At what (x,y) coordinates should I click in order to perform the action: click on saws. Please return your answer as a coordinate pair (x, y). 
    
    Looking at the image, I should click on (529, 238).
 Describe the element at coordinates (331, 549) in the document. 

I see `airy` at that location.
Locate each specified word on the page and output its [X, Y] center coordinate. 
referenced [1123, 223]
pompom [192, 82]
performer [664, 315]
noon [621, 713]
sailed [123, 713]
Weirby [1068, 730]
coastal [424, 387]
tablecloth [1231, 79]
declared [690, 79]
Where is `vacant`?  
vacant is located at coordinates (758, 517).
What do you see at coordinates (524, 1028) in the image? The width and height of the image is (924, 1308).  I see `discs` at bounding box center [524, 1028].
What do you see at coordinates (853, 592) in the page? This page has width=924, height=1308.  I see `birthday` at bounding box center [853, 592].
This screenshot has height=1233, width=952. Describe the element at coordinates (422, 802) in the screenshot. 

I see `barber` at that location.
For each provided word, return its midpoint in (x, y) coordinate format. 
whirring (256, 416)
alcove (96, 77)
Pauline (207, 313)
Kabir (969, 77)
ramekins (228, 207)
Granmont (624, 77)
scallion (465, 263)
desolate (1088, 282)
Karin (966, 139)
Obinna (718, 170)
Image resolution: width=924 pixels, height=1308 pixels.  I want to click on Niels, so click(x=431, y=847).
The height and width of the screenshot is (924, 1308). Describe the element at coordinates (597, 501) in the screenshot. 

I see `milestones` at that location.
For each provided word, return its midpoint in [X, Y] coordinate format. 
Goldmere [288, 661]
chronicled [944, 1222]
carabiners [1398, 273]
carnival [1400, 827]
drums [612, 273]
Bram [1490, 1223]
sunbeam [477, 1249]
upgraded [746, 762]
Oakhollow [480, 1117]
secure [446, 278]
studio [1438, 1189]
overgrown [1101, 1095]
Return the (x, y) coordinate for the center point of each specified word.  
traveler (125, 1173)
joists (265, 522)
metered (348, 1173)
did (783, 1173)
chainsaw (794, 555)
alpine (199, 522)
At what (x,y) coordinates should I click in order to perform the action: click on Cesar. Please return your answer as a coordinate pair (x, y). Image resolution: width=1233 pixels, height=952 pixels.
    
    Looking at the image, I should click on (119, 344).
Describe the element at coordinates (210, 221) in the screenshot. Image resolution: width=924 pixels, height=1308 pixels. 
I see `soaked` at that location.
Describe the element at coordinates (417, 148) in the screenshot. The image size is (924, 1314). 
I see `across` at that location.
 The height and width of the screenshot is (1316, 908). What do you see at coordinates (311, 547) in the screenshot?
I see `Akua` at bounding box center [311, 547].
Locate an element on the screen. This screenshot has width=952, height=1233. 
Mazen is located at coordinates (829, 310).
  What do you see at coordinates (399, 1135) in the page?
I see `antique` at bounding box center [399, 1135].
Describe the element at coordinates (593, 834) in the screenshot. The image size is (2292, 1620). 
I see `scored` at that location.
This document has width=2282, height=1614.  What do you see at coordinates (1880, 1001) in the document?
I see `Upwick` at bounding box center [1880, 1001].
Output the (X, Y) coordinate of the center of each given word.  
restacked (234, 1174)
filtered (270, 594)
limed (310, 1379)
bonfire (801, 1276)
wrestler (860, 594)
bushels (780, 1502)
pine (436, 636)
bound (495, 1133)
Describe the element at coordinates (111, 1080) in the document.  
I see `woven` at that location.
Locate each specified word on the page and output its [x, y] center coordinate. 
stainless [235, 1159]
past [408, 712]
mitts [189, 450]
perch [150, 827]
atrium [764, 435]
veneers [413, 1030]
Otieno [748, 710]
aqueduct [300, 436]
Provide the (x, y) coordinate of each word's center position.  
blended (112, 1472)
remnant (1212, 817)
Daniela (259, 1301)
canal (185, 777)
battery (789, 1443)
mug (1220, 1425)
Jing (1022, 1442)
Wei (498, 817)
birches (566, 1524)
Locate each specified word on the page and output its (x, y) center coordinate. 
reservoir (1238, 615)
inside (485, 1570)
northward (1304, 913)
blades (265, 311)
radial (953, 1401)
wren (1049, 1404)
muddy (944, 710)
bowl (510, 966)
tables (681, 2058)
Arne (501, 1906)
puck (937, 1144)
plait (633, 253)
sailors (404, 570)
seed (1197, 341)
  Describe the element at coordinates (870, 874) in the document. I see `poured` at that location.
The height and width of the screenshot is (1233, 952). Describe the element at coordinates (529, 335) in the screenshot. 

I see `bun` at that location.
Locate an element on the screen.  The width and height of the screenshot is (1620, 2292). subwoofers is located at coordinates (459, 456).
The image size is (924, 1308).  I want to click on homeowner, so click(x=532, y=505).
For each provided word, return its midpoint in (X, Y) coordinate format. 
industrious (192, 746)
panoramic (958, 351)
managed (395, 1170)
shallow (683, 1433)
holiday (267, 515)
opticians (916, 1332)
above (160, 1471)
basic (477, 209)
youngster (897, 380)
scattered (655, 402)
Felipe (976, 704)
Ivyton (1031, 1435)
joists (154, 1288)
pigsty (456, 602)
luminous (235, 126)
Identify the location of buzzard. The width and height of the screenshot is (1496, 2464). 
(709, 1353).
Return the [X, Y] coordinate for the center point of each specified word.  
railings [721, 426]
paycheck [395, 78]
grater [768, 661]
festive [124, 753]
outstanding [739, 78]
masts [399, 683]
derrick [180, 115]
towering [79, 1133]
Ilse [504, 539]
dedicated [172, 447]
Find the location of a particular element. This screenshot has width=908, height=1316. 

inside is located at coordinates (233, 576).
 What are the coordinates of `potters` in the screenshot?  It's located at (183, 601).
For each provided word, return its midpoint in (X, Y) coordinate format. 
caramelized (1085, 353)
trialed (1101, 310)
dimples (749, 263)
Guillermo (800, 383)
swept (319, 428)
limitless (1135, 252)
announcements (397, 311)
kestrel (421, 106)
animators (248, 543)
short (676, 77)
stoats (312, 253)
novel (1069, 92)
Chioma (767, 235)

§ **Set problem**
Reproduce every one of the rows above word for word, with no changes.

§ **Task answer**
At what (x,y) coordinates should I click in order to perform the action: click on saws. Please return your answer as a coordinate pair (x, y). 
    
    Looking at the image, I should click on (529, 238).
 Describe the element at coordinates (331, 549) in the document. 

I see `airy` at that location.
Locate each specified word on the page and output its [X, Y] center coordinate. 
referenced [1123, 223]
pompom [192, 82]
performer [664, 315]
noon [621, 713]
sailed [123, 713]
Weirby [1068, 730]
coastal [424, 387]
tablecloth [1231, 79]
declared [690, 79]
Where is `vacant`?  
vacant is located at coordinates (758, 517).
What do you see at coordinates (524, 1028) in the image? The width and height of the image is (924, 1308).  I see `discs` at bounding box center [524, 1028].
What do you see at coordinates (853, 592) in the page? This page has width=924, height=1308.  I see `birthday` at bounding box center [853, 592].
This screenshot has height=1233, width=952. Describe the element at coordinates (422, 802) in the screenshot. 

I see `barber` at that location.
For each provided word, return its midpoint in (x, y) coordinate format. 
whirring (256, 416)
alcove (96, 77)
Pauline (207, 313)
Kabir (969, 77)
ramekins (228, 207)
Granmont (624, 77)
scallion (465, 263)
desolate (1088, 282)
Karin (966, 139)
Obinna (718, 170)
Image resolution: width=924 pixels, height=1308 pixels.  I want to click on Niels, so click(x=431, y=847).
The height and width of the screenshot is (924, 1308). Describe the element at coordinates (597, 501) in the screenshot. 

I see `milestones` at that location.
For each provided word, return its midpoint in [X, Y] coordinate format. 
Goldmere [288, 661]
chronicled [944, 1222]
carabiners [1398, 273]
carnival [1400, 827]
drums [612, 273]
Bram [1490, 1223]
sunbeam [477, 1249]
upgraded [746, 762]
Oakhollow [480, 1117]
secure [446, 278]
studio [1438, 1189]
overgrown [1101, 1095]
Return the (x, y) coordinate for the center point of each specified word.  
traveler (125, 1173)
joists (265, 522)
metered (348, 1173)
did (783, 1173)
chainsaw (794, 555)
alpine (199, 522)
At what (x,y) coordinates should I click in order to perform the action: click on Cesar. Please return your answer as a coordinate pair (x, y). Image resolution: width=1233 pixels, height=952 pixels.
    
    Looking at the image, I should click on (119, 344).
Describe the element at coordinates (210, 221) in the screenshot. Image resolution: width=924 pixels, height=1308 pixels. 
I see `soaked` at that location.
Describe the element at coordinates (417, 148) in the screenshot. The image size is (924, 1314). 
I see `across` at that location.
 The height and width of the screenshot is (1316, 908). What do you see at coordinates (311, 547) in the screenshot?
I see `Akua` at bounding box center [311, 547].
Locate an element on the screen. This screenshot has width=952, height=1233. 
Mazen is located at coordinates (829, 310).
  What do you see at coordinates (399, 1135) in the page?
I see `antique` at bounding box center [399, 1135].
Describe the element at coordinates (593, 834) in the screenshot. The image size is (2292, 1620). 
I see `scored` at that location.
This document has width=2282, height=1614.  What do you see at coordinates (1880, 1001) in the document?
I see `Upwick` at bounding box center [1880, 1001].
Output the (X, Y) coordinate of the center of each given word.  
restacked (234, 1174)
filtered (270, 594)
limed (310, 1379)
bonfire (801, 1276)
wrestler (860, 594)
bushels (780, 1502)
pine (436, 636)
bound (495, 1133)
Describe the element at coordinates (111, 1080) in the document.  
I see `woven` at that location.
Locate each specified word on the page and output its [x, y] center coordinate. 
stainless [235, 1159]
past [408, 712]
mitts [189, 450]
perch [150, 827]
atrium [764, 435]
veneers [413, 1030]
Otieno [748, 710]
aqueduct [300, 436]
Provide the (x, y) coordinate of each word's center position.  
blended (112, 1472)
remnant (1212, 817)
Daniela (259, 1301)
canal (185, 777)
battery (789, 1443)
mug (1220, 1425)
Jing (1022, 1442)
Wei (498, 817)
birches (566, 1524)
Locate each specified word on the page and output its (x, y) center coordinate. 
reservoir (1238, 615)
inside (485, 1570)
northward (1304, 913)
blades (265, 311)
radial (953, 1401)
wren (1049, 1404)
muddy (944, 710)
bowl (510, 966)
tables (681, 2058)
Arne (501, 1906)
puck (937, 1144)
plait (633, 253)
sailors (404, 570)
seed (1197, 341)
  Describe the element at coordinates (870, 874) in the document. I see `poured` at that location.
The height and width of the screenshot is (1233, 952). Describe the element at coordinates (529, 335) in the screenshot. 

I see `bun` at that location.
Locate an element on the screen.  The width and height of the screenshot is (1620, 2292). subwoofers is located at coordinates (459, 456).
The image size is (924, 1308).  I want to click on homeowner, so click(x=532, y=505).
For each provided word, return its midpoint in (X, Y) coordinate format. 
industrious (192, 746)
panoramic (958, 351)
managed (395, 1170)
shallow (683, 1433)
holiday (267, 515)
opticians (916, 1332)
above (160, 1471)
basic (477, 209)
youngster (897, 380)
scattered (655, 402)
Felipe (976, 704)
Ivyton (1031, 1435)
joists (154, 1288)
pigsty (456, 602)
luminous (235, 126)
Identify the location of buzzard. The width and height of the screenshot is (1496, 2464). 
(709, 1353).
Return the [X, Y] coordinate for the center point of each specified word.  
railings [721, 426]
paycheck [395, 78]
grater [768, 661]
festive [124, 753]
outstanding [739, 78]
masts [399, 683]
derrick [180, 115]
towering [79, 1133]
Ilse [504, 539]
dedicated [172, 447]
Find the location of a particular element. This screenshot has width=908, height=1316. 

inside is located at coordinates (233, 576).
 What are the coordinates of `potters` in the screenshot?  It's located at (183, 601).
For each provided word, return its midpoint in (X, Y) coordinate format. 
caramelized (1085, 353)
trialed (1101, 310)
dimples (749, 263)
Guillermo (800, 383)
swept (319, 428)
limitless (1135, 252)
announcements (397, 311)
kestrel (421, 106)
animators (248, 543)
short (676, 77)
stoats (312, 253)
novel (1069, 92)
Chioma (767, 235)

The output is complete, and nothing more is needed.